▶ Dataset records

§ §

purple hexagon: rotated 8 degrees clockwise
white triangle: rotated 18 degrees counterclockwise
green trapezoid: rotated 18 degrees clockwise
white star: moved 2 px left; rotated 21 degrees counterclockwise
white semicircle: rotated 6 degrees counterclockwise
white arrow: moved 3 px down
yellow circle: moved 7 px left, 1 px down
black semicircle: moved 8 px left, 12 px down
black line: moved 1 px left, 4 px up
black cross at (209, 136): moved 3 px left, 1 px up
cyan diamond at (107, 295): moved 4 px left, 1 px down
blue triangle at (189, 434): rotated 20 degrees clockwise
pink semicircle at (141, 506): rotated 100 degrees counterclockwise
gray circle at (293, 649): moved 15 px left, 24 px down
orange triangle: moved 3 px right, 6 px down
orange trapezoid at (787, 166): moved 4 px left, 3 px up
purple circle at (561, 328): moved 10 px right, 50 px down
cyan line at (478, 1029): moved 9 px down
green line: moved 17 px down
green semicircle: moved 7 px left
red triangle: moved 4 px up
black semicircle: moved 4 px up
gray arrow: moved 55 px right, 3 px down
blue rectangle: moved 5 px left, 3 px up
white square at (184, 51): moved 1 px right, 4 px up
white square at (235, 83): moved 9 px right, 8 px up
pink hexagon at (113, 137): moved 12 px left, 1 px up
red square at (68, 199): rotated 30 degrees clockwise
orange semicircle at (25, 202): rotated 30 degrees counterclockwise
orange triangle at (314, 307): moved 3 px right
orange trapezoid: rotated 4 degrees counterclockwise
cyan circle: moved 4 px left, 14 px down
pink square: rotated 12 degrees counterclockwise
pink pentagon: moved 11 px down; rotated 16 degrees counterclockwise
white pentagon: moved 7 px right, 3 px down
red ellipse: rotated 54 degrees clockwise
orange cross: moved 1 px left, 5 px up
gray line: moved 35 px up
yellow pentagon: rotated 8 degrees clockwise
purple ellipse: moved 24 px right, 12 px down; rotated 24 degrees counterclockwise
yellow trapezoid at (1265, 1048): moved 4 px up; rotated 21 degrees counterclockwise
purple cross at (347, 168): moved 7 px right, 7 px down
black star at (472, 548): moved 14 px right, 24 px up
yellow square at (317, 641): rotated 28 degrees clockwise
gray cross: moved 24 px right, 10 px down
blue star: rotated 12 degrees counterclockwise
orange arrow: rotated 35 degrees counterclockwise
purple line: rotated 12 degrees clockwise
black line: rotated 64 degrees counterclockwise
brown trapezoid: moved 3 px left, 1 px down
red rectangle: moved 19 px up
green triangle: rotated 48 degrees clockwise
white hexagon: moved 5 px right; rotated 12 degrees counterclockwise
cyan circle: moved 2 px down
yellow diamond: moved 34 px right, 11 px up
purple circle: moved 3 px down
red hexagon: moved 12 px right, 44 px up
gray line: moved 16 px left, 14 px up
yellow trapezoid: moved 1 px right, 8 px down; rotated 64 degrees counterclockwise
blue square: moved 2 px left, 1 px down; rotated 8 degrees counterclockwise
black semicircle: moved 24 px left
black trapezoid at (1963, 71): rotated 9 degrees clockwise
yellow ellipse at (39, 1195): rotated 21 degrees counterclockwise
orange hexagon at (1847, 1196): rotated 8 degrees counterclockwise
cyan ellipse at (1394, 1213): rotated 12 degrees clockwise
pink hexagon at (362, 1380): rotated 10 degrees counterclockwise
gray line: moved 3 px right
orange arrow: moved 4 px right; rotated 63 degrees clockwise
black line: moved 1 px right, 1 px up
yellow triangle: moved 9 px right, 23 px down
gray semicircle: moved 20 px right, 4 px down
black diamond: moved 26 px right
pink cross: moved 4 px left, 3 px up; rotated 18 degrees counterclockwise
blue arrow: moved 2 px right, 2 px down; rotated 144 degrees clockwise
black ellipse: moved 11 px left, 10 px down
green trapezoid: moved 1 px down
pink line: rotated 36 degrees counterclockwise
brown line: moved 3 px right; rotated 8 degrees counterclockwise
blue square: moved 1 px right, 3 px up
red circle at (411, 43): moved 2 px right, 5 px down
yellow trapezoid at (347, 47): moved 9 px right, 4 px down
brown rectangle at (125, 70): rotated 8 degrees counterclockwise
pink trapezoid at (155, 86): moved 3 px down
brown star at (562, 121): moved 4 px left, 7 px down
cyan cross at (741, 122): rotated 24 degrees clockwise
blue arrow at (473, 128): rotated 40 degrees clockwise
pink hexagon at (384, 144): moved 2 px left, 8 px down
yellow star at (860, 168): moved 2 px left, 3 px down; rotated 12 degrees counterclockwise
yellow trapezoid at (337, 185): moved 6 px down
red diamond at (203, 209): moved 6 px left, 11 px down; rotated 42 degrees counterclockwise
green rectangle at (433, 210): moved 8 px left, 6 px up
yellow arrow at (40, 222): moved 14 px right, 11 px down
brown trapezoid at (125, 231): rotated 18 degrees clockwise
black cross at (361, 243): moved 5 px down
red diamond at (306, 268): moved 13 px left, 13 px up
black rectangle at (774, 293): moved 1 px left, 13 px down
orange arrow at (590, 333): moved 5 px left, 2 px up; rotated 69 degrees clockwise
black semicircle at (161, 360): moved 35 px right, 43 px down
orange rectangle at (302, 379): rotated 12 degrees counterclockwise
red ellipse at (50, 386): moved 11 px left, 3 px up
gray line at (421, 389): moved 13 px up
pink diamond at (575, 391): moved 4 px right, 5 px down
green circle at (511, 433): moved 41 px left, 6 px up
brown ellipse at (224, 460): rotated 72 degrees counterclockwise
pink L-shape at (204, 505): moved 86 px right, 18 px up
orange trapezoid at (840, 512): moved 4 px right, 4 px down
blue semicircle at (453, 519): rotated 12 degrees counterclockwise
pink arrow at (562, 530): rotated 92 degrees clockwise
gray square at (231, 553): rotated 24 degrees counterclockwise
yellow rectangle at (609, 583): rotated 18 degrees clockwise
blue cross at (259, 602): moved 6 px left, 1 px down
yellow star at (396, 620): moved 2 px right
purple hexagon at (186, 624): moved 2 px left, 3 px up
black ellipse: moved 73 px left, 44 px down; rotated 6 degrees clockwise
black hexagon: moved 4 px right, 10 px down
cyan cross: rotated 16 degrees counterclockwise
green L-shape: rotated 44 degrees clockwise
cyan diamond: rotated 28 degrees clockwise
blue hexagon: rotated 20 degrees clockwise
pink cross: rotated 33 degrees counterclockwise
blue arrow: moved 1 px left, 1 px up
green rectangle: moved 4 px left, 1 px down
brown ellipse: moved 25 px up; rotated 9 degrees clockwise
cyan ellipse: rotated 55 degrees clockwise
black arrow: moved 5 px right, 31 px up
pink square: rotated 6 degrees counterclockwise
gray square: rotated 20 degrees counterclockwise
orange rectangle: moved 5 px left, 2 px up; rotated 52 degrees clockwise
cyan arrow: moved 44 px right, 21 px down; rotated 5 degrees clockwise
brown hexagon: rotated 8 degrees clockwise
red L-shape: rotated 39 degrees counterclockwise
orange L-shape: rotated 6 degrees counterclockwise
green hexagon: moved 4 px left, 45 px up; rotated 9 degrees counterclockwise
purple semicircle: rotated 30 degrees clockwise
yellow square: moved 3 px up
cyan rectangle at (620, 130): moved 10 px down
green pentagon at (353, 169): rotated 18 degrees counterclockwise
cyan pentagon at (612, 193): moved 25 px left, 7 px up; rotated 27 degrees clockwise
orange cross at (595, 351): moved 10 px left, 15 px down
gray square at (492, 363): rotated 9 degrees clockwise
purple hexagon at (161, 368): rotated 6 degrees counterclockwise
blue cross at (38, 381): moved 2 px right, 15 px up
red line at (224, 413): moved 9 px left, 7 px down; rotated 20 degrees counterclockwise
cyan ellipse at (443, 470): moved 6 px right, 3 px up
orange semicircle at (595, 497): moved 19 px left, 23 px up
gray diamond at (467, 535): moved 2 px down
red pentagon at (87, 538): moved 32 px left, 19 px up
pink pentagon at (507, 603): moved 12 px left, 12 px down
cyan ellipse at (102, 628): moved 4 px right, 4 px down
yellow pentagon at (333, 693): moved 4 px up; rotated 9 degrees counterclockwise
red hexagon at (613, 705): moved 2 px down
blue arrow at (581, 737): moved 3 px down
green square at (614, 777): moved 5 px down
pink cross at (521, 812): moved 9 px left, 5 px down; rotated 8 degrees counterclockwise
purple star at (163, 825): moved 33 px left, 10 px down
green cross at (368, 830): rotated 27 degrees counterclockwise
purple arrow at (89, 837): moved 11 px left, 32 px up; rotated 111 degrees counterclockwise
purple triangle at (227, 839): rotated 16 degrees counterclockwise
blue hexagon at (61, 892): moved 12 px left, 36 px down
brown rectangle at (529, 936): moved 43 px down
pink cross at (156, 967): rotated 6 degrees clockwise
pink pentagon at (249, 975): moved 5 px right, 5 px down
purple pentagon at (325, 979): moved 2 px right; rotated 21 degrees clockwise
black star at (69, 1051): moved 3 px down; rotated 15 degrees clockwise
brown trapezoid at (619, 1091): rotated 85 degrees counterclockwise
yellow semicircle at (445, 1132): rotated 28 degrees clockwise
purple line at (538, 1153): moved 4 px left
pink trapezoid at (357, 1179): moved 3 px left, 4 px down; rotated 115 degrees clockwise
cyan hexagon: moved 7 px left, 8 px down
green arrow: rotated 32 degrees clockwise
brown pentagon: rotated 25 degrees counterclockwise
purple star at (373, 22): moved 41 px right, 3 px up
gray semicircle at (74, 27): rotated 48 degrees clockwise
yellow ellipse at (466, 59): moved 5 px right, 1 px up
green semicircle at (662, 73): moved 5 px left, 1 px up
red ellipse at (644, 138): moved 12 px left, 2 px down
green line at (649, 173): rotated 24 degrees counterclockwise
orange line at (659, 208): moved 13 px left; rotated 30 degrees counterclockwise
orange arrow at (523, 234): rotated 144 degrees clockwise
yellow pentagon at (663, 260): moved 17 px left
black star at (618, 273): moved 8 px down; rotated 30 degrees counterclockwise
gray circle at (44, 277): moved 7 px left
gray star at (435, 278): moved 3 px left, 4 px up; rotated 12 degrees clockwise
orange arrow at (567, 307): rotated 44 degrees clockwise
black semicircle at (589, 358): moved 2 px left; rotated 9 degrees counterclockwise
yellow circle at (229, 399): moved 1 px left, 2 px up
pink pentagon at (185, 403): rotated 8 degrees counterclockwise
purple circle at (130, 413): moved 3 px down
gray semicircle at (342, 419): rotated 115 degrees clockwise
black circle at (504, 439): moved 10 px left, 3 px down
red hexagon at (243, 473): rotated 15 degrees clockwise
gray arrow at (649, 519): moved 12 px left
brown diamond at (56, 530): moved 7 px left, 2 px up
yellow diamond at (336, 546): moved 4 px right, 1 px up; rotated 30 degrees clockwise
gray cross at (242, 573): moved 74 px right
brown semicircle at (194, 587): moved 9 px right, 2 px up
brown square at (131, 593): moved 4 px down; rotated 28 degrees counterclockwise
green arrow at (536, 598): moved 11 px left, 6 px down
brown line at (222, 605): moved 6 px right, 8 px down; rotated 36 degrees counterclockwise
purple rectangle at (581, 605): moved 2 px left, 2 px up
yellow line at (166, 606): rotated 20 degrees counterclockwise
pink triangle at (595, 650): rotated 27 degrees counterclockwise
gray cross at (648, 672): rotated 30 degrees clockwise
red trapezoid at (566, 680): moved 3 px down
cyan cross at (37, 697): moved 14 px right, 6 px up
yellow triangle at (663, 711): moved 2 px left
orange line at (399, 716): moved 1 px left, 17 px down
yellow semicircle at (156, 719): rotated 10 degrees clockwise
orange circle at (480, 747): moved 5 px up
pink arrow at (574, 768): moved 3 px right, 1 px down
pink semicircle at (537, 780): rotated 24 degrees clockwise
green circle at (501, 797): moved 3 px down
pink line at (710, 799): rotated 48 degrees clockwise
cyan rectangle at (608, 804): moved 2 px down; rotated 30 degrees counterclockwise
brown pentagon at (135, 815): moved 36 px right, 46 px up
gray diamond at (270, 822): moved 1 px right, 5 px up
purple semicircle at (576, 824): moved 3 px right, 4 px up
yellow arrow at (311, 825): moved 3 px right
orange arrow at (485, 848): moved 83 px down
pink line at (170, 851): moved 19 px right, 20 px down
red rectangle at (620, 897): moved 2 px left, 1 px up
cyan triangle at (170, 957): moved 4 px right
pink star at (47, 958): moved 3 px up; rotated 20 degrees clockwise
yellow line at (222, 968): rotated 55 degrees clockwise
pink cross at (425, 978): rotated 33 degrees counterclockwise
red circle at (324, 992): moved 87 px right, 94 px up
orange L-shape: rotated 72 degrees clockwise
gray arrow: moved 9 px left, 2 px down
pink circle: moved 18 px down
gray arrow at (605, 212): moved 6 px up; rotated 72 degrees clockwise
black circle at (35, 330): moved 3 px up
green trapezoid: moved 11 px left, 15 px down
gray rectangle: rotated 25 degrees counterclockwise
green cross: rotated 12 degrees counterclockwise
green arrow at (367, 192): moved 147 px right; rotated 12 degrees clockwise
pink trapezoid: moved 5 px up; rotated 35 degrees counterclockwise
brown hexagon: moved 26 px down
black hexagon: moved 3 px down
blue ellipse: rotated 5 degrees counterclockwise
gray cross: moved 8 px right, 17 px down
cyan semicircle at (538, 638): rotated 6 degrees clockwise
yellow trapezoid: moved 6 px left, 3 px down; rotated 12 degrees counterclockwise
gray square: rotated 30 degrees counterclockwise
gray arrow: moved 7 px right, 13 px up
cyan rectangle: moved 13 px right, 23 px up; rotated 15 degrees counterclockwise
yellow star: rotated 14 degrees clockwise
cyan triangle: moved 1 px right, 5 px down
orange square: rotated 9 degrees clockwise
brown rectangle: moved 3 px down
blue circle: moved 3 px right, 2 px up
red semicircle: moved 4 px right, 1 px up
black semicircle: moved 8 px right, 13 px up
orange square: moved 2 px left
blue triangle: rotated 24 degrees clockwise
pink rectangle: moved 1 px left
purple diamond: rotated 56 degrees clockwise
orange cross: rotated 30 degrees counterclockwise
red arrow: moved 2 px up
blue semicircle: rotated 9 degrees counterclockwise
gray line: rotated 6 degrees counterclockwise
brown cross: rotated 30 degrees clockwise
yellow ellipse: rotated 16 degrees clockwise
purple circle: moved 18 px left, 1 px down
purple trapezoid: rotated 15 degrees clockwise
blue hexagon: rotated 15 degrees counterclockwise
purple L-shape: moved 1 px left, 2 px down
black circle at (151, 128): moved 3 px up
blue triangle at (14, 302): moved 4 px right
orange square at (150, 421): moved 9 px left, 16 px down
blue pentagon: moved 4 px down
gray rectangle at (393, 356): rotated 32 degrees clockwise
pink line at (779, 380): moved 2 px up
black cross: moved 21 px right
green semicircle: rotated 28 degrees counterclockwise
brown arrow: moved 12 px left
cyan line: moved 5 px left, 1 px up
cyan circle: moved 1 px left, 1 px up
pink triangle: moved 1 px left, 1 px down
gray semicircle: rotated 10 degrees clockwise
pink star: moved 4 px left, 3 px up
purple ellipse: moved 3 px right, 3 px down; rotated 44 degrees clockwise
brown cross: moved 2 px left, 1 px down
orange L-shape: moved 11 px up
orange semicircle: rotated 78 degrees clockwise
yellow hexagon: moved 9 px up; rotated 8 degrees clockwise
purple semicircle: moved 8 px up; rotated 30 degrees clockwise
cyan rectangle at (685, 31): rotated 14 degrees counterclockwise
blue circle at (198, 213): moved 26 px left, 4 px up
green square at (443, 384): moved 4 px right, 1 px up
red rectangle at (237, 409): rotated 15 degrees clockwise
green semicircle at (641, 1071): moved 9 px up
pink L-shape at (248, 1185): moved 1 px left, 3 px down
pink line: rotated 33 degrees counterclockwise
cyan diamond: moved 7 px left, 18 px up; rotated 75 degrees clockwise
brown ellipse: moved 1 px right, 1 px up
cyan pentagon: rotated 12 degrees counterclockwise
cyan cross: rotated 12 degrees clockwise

§ §

▶ TASK PROMPT
Isolate the lines above that contain the word "shape" and copy them.

▶ EXERCISE RESPONSE
pink L-shape at (204, 505): moved 86 px right, 18 px up
green L-shape: rotated 44 degrees clockwise
red L-shape: rotated 39 degrees counterclockwise
orange L-shape: rotated 6 degrees counterclockwise
orange L-shape: rotated 72 degrees clockwise
purple L-shape: moved 1 px left, 2 px down
orange L-shape: moved 11 px up
pink L-shape at (248, 1185): moved 1 px left, 3 px down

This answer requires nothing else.